_Data provided:_
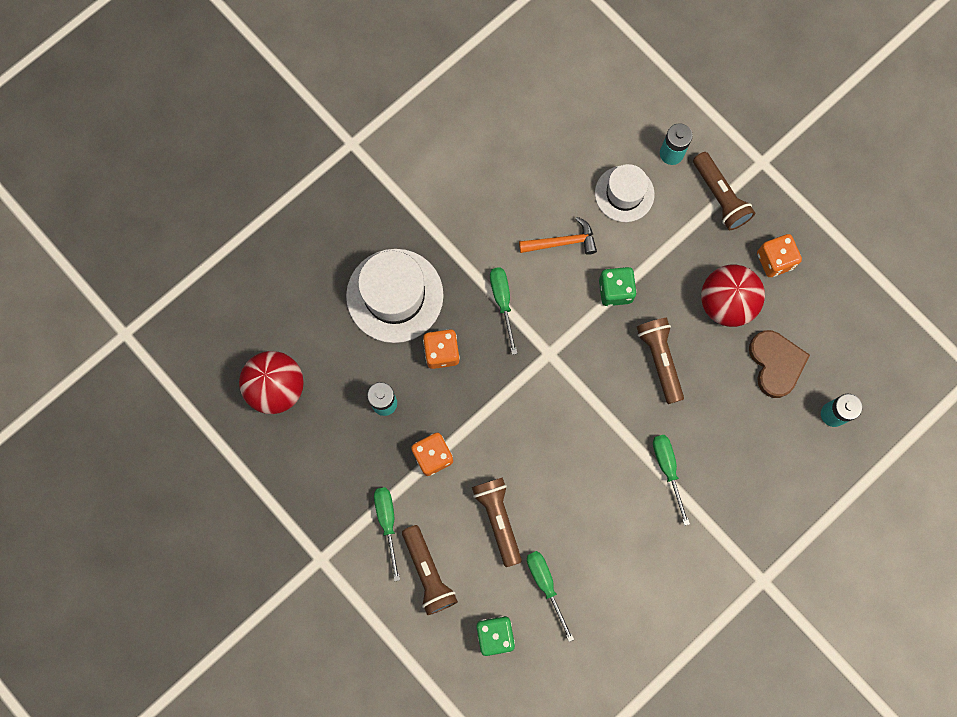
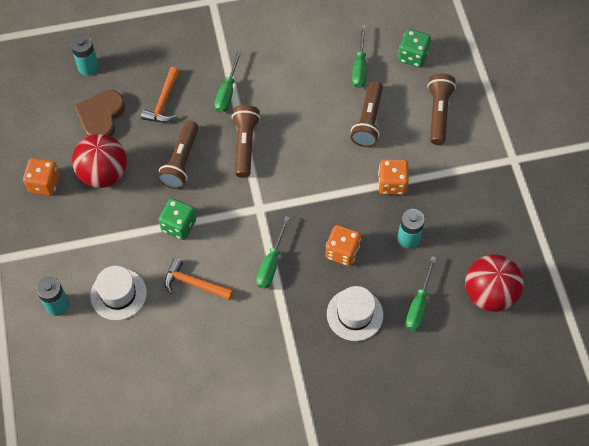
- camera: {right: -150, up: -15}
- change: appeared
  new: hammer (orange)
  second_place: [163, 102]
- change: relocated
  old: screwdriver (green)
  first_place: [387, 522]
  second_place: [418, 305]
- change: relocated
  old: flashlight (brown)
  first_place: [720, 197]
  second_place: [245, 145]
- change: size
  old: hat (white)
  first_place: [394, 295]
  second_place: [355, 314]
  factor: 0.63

_Prompt:_ Could you write out the records exactly while omitting every picture?

_Completed exercise:_
- camera: {right: -150, up: -15}
- change: appeared
  new: hammer (orange)
  second_place: [163, 102]
- change: relocated
  old: screwdriver (green)
  first_place: [387, 522]
  second_place: [418, 305]
- change: relocated
  old: flashlight (brown)
  first_place: [720, 197]
  second_place: [245, 145]
- change: size
  old: hat (white)
  first_place: [394, 295]
  second_place: [355, 314]
  factor: 0.63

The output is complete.